- [Required work]: Your answer must be the full listing, word for word, with no images in it.

- [Entries provided]:

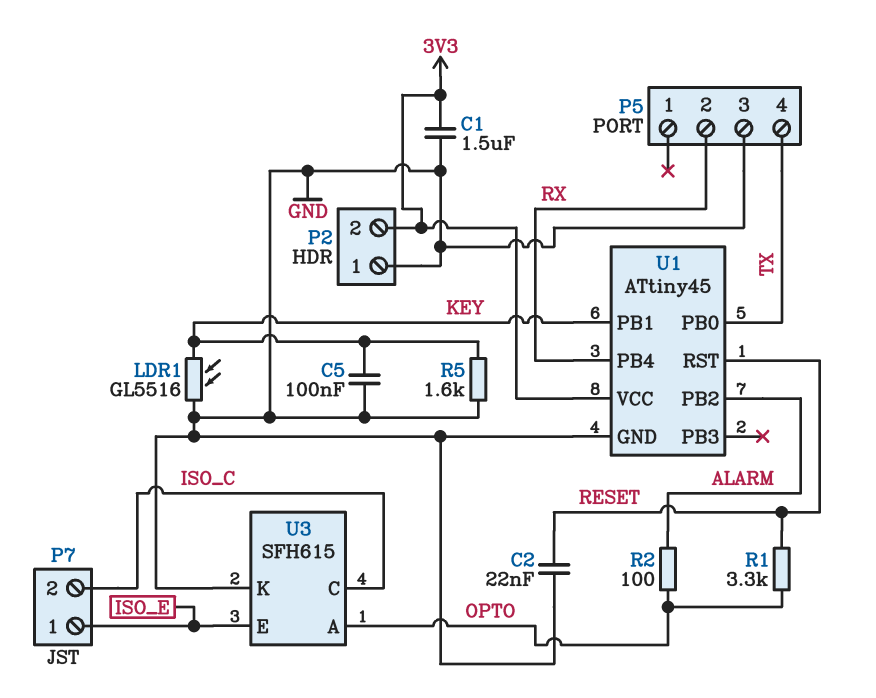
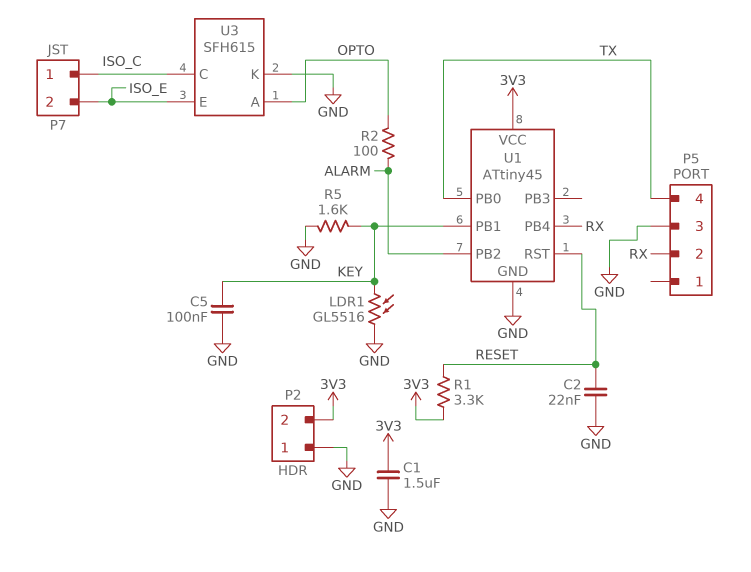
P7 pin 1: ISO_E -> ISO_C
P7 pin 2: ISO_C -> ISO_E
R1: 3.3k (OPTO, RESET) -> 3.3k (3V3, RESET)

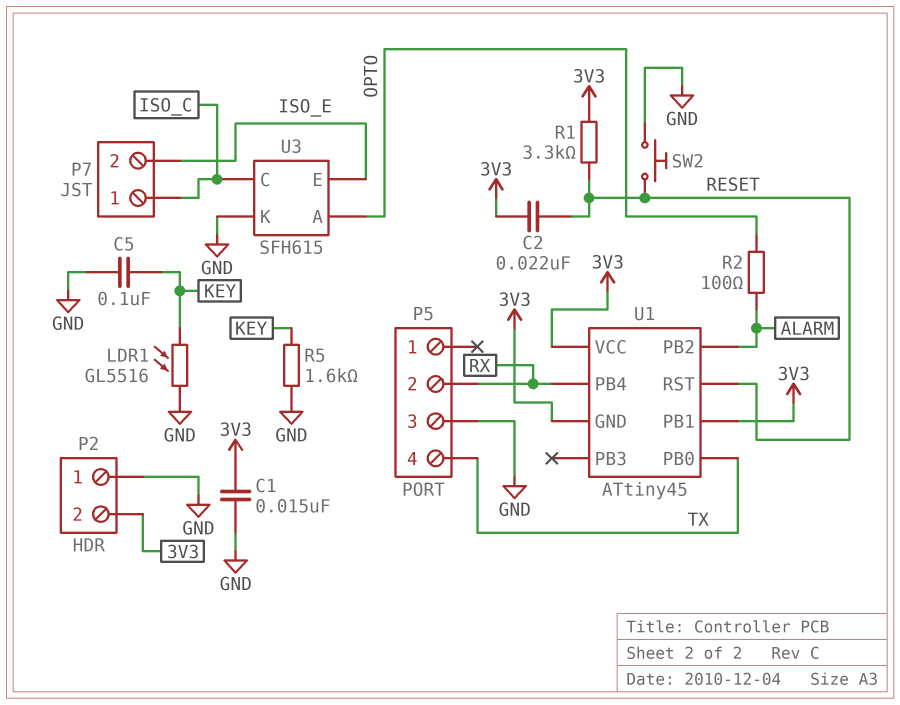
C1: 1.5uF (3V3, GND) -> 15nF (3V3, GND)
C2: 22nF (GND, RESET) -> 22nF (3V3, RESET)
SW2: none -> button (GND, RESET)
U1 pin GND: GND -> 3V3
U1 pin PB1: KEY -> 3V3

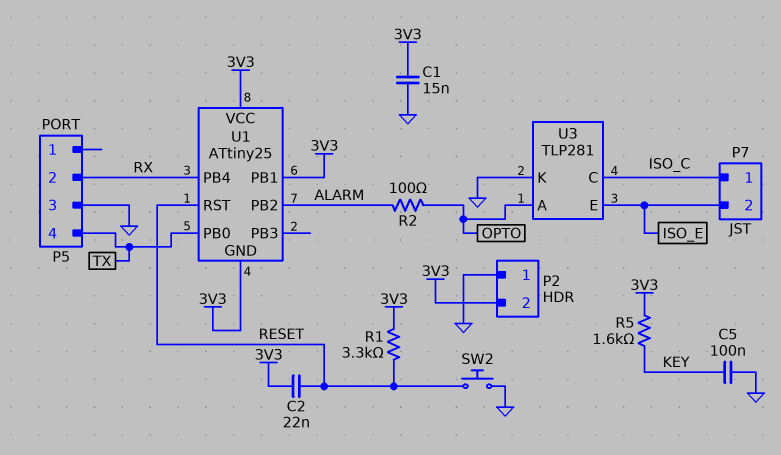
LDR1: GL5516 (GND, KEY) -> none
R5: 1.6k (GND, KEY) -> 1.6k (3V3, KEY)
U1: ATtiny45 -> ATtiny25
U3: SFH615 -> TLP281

- [The completed task]:
P7 pin 1: ISO_E -> ISO_C
P7 pin 2: ISO_C -> ISO_E
R1: 3.3k (OPTO, RESET) -> 3.3k (3V3, RESET)

C1: 1.5uF (3V3, GND) -> 15nF (3V3, GND)
C2: 22nF (GND, RESET) -> 22nF (3V3, RESET)
SW2: none -> button (GND, RESET)
U1 pin GND: GND -> 3V3
U1 pin PB1: KEY -> 3V3

LDR1: GL5516 (GND, KEY) -> none
R5: 1.6k (GND, KEY) -> 1.6k (3V3, KEY)
U1: ATtiny45 -> ATtiny25
U3: SFH615 -> TLP281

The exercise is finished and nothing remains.